─── MATERIAL TO PROCESS
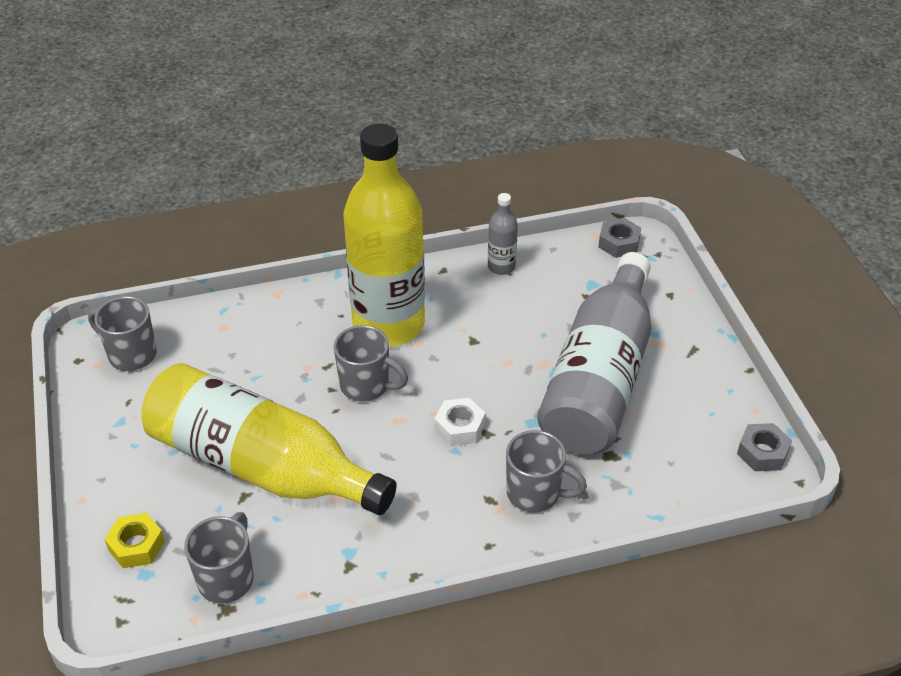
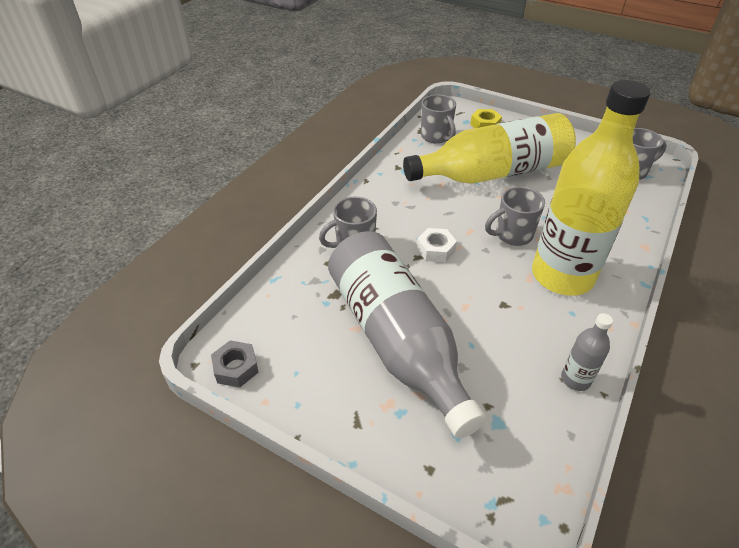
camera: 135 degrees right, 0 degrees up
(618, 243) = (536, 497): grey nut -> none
──────
─── MATERIAL TO PROCESS
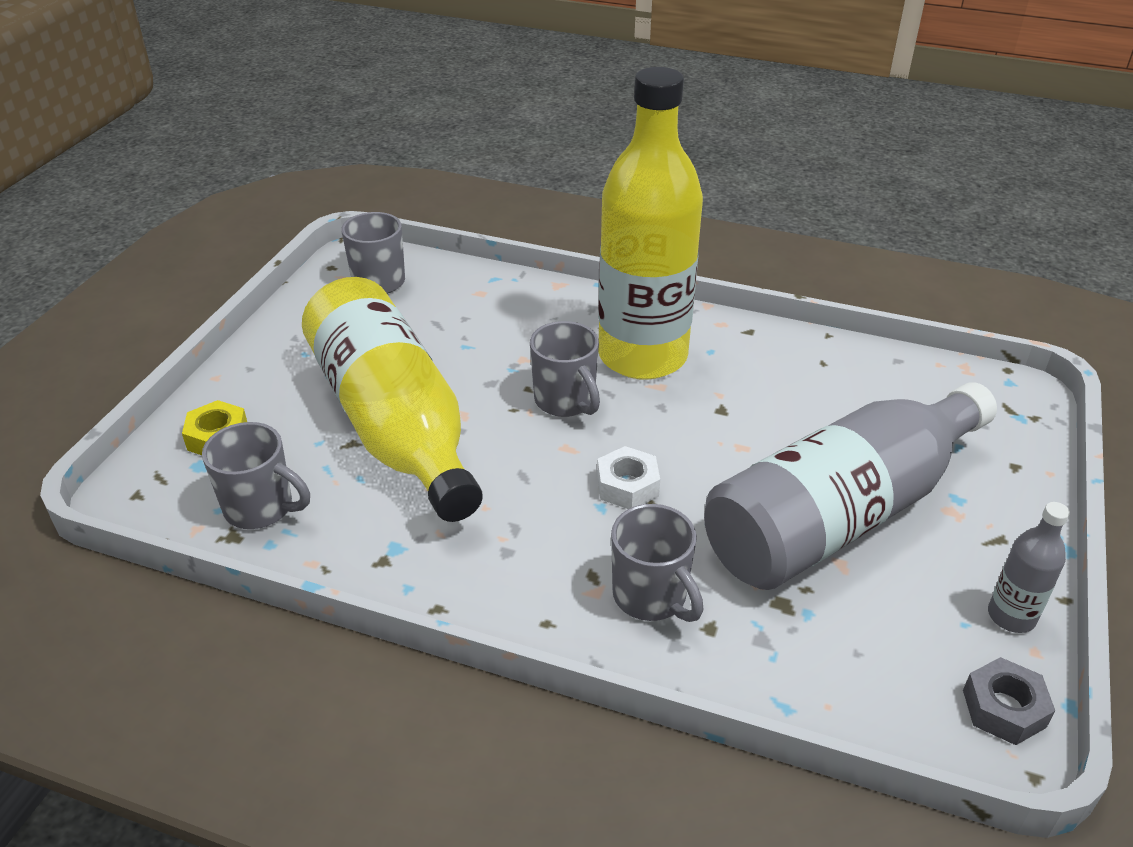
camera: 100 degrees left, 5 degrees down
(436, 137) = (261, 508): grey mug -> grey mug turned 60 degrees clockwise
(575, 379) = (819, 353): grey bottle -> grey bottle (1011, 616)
──────
PROBLEM TO SOLVE:
Look at the records above. Copy every line where the string "camera" occurs.

COMPLETED EXERCISE:
camera: 135 degrees right, 0 degrees up
camera: 100 degrees left, 5 degrees down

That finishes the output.